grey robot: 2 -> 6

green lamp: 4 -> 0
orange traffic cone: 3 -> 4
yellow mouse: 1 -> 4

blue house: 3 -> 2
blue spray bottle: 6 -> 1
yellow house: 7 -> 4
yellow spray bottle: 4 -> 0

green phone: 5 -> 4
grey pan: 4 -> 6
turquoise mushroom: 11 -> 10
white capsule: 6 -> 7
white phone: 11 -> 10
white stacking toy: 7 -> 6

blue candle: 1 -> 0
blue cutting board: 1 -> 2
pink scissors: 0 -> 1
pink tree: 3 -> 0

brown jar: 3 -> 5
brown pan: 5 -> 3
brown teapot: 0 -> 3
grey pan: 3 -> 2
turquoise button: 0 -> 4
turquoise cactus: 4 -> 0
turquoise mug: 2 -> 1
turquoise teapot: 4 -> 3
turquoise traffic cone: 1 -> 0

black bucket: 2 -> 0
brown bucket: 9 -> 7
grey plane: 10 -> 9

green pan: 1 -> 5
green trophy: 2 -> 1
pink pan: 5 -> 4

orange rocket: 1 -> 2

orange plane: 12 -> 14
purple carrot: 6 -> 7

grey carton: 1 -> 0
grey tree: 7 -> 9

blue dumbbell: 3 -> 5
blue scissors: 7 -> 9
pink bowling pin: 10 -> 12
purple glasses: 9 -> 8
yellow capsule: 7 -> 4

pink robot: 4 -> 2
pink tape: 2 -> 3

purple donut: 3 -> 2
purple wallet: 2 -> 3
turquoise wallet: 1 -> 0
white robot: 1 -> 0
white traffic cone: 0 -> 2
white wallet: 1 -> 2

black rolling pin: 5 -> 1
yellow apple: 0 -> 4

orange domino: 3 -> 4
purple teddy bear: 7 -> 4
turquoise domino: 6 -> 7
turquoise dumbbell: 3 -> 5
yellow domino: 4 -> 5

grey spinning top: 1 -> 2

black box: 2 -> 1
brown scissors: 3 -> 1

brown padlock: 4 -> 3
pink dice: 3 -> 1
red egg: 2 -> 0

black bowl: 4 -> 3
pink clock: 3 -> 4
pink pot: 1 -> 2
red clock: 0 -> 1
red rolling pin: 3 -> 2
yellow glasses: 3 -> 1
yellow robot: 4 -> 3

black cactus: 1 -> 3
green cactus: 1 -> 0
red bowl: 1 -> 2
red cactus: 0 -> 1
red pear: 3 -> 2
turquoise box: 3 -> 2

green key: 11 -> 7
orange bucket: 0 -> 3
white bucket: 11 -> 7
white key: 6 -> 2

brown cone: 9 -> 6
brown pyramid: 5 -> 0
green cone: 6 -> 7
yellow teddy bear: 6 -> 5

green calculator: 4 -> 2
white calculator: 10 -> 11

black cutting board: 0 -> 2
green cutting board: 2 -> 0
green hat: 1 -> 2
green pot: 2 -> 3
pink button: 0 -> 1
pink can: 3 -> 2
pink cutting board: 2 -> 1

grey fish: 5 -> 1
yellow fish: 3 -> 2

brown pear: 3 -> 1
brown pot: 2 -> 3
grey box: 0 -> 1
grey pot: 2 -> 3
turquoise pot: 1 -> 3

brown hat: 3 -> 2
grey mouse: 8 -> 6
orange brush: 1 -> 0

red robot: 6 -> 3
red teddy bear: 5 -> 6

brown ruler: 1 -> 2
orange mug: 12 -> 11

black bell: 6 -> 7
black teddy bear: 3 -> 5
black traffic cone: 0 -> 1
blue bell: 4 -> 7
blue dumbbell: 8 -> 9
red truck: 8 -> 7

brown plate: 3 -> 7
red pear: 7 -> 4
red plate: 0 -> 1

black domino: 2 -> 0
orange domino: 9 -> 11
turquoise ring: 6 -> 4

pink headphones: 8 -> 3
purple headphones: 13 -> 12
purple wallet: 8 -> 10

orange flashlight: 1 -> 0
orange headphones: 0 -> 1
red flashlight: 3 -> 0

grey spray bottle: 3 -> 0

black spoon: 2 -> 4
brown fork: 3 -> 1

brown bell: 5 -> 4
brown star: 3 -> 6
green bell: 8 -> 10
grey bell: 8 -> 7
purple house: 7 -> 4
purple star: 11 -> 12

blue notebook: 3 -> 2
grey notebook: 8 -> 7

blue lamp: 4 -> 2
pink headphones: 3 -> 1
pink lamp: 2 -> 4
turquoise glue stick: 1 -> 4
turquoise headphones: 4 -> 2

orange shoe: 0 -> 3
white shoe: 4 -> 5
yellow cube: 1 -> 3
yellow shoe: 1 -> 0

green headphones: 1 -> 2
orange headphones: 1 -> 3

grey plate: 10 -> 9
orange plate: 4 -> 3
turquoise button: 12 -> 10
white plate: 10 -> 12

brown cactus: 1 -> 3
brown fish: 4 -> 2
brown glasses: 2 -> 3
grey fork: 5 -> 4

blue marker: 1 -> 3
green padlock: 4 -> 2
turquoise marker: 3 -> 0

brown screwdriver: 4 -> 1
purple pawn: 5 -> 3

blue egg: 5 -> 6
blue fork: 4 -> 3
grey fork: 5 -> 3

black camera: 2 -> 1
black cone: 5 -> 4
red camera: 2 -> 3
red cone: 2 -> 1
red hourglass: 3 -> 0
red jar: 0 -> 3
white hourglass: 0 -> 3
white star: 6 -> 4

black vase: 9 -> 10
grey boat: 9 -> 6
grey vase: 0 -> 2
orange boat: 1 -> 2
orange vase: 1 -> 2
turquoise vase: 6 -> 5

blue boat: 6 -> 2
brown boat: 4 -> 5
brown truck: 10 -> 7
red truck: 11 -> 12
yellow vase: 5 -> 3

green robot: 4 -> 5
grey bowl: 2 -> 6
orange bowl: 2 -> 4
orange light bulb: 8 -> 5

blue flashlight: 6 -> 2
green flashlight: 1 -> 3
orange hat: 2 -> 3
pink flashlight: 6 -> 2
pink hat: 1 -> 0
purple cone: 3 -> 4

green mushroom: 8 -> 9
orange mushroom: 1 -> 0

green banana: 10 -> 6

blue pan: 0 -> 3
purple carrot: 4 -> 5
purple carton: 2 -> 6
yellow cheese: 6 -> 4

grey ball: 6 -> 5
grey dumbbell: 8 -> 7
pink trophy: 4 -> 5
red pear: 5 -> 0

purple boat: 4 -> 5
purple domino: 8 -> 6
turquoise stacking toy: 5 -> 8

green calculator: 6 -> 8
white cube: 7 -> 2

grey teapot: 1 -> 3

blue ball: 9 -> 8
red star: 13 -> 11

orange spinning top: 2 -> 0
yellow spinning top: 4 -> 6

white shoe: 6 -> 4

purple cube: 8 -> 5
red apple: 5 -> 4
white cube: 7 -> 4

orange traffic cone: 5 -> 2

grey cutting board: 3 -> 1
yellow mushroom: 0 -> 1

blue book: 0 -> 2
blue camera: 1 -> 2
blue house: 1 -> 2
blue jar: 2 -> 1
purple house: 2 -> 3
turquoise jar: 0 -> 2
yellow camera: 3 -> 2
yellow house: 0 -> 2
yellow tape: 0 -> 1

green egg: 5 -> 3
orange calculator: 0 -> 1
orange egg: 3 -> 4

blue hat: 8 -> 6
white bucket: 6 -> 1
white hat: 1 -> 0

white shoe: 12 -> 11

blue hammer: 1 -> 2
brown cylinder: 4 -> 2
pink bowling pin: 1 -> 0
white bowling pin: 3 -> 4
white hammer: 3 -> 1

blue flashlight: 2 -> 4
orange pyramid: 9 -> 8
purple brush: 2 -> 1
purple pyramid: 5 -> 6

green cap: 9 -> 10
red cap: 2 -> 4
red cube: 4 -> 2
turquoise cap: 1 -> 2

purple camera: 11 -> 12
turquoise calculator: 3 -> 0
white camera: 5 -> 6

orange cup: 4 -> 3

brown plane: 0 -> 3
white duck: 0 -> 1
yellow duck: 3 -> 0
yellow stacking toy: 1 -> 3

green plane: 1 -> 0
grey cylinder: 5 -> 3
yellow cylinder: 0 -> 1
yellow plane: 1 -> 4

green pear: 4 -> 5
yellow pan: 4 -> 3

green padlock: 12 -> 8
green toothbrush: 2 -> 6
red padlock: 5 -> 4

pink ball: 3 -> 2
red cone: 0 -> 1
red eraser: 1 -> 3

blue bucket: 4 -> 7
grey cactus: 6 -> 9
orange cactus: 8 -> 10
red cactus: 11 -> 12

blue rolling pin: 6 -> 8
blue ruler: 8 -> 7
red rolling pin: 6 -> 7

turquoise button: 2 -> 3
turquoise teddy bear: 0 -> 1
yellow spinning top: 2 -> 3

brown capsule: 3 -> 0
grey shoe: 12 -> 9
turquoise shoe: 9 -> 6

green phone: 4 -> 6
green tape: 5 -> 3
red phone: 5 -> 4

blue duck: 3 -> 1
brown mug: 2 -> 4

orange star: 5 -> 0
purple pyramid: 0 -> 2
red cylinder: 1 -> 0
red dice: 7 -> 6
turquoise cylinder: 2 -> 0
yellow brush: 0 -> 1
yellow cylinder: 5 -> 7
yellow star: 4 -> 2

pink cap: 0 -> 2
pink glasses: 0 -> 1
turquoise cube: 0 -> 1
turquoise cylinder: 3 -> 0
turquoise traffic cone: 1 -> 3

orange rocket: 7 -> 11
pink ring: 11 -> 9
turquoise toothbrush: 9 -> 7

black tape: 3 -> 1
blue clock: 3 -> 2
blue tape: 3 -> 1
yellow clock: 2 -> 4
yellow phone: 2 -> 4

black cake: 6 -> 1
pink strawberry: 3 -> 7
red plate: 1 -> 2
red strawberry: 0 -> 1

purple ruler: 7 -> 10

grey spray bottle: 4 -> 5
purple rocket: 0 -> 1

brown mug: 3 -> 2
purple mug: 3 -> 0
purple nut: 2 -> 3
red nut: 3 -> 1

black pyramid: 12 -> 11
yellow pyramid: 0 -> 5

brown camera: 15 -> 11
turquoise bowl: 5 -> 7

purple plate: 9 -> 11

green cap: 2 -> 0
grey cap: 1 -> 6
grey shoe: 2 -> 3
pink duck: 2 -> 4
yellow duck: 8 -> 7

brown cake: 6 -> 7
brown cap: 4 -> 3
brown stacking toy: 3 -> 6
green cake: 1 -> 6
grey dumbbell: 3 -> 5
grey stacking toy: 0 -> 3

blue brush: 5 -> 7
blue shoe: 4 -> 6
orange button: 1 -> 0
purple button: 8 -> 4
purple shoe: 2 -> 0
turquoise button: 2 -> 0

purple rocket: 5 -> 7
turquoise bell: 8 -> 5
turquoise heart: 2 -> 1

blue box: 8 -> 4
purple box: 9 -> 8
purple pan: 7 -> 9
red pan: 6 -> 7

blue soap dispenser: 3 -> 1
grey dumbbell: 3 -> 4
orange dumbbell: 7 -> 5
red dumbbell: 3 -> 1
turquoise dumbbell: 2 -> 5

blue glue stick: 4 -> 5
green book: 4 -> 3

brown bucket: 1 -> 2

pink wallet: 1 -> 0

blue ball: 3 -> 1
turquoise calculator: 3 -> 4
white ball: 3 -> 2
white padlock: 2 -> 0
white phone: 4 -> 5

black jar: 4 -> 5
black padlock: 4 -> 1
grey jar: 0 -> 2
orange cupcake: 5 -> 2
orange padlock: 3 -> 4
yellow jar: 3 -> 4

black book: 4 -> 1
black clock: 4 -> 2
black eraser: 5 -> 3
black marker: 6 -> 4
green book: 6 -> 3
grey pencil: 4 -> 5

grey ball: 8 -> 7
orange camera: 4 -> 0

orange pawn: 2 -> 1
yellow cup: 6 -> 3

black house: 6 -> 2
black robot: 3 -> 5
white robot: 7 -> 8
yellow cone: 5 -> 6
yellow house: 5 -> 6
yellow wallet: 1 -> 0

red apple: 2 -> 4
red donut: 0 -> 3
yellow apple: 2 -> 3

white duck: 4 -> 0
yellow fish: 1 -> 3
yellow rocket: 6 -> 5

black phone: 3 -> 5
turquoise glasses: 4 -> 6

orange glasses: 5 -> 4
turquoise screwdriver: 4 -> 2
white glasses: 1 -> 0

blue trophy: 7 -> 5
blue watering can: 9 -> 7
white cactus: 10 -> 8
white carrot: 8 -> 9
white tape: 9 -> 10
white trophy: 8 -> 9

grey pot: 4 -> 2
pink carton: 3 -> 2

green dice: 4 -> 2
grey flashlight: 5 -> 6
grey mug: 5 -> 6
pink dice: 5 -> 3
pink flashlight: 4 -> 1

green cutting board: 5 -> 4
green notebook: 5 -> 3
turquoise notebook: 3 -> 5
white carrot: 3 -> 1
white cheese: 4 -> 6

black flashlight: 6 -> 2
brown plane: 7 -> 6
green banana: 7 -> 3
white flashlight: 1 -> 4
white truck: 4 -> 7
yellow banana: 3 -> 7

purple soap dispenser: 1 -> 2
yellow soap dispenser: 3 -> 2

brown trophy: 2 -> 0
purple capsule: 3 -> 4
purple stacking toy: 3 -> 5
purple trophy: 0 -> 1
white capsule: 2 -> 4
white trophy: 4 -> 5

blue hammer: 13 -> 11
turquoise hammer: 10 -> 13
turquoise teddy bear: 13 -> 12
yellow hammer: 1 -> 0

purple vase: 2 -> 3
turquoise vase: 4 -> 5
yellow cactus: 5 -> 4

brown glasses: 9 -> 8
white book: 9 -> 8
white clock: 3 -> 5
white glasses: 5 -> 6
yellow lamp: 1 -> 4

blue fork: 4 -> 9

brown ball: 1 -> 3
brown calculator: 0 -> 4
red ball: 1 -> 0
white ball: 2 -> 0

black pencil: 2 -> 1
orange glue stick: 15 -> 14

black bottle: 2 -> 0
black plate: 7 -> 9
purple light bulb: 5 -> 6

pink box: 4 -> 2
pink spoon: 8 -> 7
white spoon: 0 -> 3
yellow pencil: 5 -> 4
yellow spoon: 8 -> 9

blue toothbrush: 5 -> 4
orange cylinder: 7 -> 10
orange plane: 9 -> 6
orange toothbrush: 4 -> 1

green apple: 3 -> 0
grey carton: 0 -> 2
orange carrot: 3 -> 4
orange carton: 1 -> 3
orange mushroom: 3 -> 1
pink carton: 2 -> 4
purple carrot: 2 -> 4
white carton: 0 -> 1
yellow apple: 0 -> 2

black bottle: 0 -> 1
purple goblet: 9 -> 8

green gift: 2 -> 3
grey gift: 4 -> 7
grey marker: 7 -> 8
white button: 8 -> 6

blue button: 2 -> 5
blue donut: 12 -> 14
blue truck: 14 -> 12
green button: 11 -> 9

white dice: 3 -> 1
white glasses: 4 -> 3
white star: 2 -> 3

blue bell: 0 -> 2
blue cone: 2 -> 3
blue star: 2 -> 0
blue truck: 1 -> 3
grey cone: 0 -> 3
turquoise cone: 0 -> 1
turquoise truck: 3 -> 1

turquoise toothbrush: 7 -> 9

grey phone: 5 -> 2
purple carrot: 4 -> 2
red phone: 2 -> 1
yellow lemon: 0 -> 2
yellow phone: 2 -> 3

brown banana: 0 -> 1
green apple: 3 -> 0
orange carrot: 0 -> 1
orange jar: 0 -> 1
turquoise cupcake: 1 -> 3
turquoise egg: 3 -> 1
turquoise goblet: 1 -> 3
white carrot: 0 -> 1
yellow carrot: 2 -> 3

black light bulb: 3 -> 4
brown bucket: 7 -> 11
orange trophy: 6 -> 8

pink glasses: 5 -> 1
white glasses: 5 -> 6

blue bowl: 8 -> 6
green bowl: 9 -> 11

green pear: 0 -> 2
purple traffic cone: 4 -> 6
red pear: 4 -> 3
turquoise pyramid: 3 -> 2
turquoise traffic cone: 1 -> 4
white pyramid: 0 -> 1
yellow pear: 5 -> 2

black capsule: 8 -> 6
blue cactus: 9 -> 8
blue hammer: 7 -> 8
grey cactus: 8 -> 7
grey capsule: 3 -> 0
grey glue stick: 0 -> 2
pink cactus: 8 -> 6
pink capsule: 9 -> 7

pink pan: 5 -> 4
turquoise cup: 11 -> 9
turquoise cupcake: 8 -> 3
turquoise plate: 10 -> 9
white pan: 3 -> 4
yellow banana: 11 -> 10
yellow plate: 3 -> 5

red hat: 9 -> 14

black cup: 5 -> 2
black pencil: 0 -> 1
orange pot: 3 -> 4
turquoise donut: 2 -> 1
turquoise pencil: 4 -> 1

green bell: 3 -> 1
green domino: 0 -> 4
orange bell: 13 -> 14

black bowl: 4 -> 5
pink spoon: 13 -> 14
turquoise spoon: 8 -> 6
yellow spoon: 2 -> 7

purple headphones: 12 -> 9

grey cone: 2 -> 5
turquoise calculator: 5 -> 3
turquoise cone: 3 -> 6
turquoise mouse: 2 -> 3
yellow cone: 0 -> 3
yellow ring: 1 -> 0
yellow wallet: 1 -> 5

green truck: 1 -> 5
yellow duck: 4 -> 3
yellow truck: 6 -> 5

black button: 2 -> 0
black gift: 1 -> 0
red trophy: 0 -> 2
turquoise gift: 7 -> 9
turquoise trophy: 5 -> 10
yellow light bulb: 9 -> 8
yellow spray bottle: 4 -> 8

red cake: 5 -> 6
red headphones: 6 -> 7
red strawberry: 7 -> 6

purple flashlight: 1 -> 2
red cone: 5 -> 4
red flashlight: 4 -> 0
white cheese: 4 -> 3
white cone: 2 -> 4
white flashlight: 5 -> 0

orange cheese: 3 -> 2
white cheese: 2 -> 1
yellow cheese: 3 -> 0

+ + + +

◆ **Your instructions**:
The expected answer is an exact copy of the lines above, beginning at the line with "turquoise button: 12 -> 10" and ending at the line with "red star: 13 -> 11", with both ends in.

◆ **Response area**:
turquoise button: 12 -> 10
white plate: 10 -> 12

brown cactus: 1 -> 3
brown fish: 4 -> 2
brown glasses: 2 -> 3
grey fork: 5 -> 4

blue marker: 1 -> 3
green padlock: 4 -> 2
turquoise marker: 3 -> 0

brown screwdriver: 4 -> 1
purple pawn: 5 -> 3

blue egg: 5 -> 6
blue fork: 4 -> 3
grey fork: 5 -> 3

black camera: 2 -> 1
black cone: 5 -> 4
red camera: 2 -> 3
red cone: 2 -> 1
red hourglass: 3 -> 0
red jar: 0 -> 3
white hourglass: 0 -> 3
white star: 6 -> 4

black vase: 9 -> 10
grey boat: 9 -> 6
grey vase: 0 -> 2
orange boat: 1 -> 2
orange vase: 1 -> 2
turquoise vase: 6 -> 5

blue boat: 6 -> 2
brown boat: 4 -> 5
brown truck: 10 -> 7
red truck: 11 -> 12
yellow vase: 5 -> 3

green robot: 4 -> 5
grey bowl: 2 -> 6
orange bowl: 2 -> 4
orange light bulb: 8 -> 5

blue flashlight: 6 -> 2
green flashlight: 1 -> 3
orange hat: 2 -> 3
pink flashlight: 6 -> 2
pink hat: 1 -> 0
purple cone: 3 -> 4

green mushroom: 8 -> 9
orange mushroom: 1 -> 0

green banana: 10 -> 6

blue pan: 0 -> 3
purple carrot: 4 -> 5
purple carton: 2 -> 6
yellow cheese: 6 -> 4

grey ball: 6 -> 5
grey dumbbell: 8 -> 7
pink trophy: 4 -> 5
red pear: 5 -> 0

purple boat: 4 -> 5
purple domino: 8 -> 6
turquoise stacking toy: 5 -> 8

green calculator: 6 -> 8
white cube: 7 -> 2

grey teapot: 1 -> 3

blue ball: 9 -> 8
red star: 13 -> 11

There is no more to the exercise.